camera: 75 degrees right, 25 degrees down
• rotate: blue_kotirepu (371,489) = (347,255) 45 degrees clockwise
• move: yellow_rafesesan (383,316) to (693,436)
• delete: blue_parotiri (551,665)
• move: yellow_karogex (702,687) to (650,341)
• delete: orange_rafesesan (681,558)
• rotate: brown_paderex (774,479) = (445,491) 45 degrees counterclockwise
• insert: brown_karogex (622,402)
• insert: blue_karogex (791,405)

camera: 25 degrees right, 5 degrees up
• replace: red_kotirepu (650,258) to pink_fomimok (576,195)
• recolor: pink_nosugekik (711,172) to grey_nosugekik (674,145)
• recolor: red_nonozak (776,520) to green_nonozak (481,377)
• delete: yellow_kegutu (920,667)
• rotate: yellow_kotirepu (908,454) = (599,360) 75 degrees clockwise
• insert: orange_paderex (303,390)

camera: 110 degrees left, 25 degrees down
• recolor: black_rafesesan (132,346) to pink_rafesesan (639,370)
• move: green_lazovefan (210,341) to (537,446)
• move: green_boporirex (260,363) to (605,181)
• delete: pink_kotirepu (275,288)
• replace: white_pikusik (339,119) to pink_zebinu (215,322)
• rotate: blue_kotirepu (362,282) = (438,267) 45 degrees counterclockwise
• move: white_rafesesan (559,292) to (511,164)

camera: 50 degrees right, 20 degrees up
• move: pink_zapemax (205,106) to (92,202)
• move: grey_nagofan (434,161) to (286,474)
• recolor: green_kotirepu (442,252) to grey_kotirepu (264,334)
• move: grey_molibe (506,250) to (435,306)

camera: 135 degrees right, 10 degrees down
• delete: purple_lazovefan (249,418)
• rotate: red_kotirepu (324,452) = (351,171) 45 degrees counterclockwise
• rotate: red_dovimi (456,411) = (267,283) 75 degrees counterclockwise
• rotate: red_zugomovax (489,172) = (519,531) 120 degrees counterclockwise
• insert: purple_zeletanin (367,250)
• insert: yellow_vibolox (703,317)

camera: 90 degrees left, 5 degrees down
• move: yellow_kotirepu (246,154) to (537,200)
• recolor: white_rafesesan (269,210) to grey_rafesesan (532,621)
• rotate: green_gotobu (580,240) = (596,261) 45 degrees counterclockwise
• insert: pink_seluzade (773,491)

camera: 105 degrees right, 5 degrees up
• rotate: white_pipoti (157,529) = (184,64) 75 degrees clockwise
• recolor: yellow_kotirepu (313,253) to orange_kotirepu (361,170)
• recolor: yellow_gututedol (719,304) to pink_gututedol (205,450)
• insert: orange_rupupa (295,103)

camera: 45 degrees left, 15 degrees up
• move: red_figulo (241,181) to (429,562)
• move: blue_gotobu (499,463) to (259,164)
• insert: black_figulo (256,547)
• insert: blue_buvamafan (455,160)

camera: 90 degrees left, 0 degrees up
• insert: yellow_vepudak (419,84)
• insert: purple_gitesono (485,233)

**WORK TO COMPLETE**. All of the data above should be output exactly.

**RESULT OF THE TASK**.
camera: 75 degrees right, 25 degrees down
• rotate: blue_kotirepu (371,489) = (347,255) 45 degrees clockwise
• move: yellow_rafesesan (383,316) to (693,436)
• delete: blue_parotiri (551,665)
• move: yellow_karogex (702,687) to (650,341)
• delete: orange_rafesesan (681,558)
• rotate: brown_paderex (774,479) = (445,491) 45 degrees counterclockwise
• insert: brown_karogex (622,402)
• insert: blue_karogex (791,405)

camera: 25 degrees right, 5 degrees up
• replace: red_kotirepu (650,258) to pink_fomimok (576,195)
• recolor: pink_nosugekik (711,172) to grey_nosugekik (674,145)
• recolor: red_nonozak (776,520) to green_nonozak (481,377)
• delete: yellow_kegutu (920,667)
• rotate: yellow_kotirepu (908,454) = (599,360) 75 degrees clockwise
• insert: orange_paderex (303,390)

camera: 110 degrees left, 25 degrees down
• recolor: black_rafesesan (132,346) to pink_rafesesan (639,370)
• move: green_lazovefan (210,341) to (537,446)
• move: green_boporirex (260,363) to (605,181)
• delete: pink_kotirepu (275,288)
• replace: white_pikusik (339,119) to pink_zebinu (215,322)
• rotate: blue_kotirepu (362,282) = (438,267) 45 degrees counterclockwise
• move: white_rafesesan (559,292) to (511,164)

camera: 50 degrees right, 20 degrees up
• move: pink_zapemax (205,106) to (92,202)
• move: grey_nagofan (434,161) to (286,474)
• recolor: green_kotirepu (442,252) to grey_kotirepu (264,334)
• move: grey_molibe (506,250) to (435,306)

camera: 135 degrees right, 10 degrees down
• delete: purple_lazovefan (249,418)
• rotate: red_kotirepu (324,452) = (351,171) 45 degrees counterclockwise
• rotate: red_dovimi (456,411) = (267,283) 75 degrees counterclockwise
• rotate: red_zugomovax (489,172) = (519,531) 120 degrees counterclockwise
• insert: purple_zeletanin (367,250)
• insert: yellow_vibolox (703,317)

camera: 90 degrees left, 5 degrees down
• move: yellow_kotirepu (246,154) to (537,200)
• recolor: white_rafesesan (269,210) to grey_rafesesan (532,621)
• rotate: green_gotobu (580,240) = (596,261) 45 degrees counterclockwise
• insert: pink_seluzade (773,491)

camera: 105 degrees right, 5 degrees up
• rotate: white_pipoti (157,529) = (184,64) 75 degrees clockwise
• recolor: yellow_kotirepu (313,253) to orange_kotirepu (361,170)
• recolor: yellow_gututedol (719,304) to pink_gututedol (205,450)
• insert: orange_rupupa (295,103)

camera: 45 degrees left, 15 degrees up
• move: red_figulo (241,181) to (429,562)
• move: blue_gotobu (499,463) to (259,164)
• insert: black_figulo (256,547)
• insert: blue_buvamafan (455,160)

camera: 90 degrees left, 0 degrees up
• insert: yellow_vepudak (419,84)
• insert: purple_gitesono (485,233)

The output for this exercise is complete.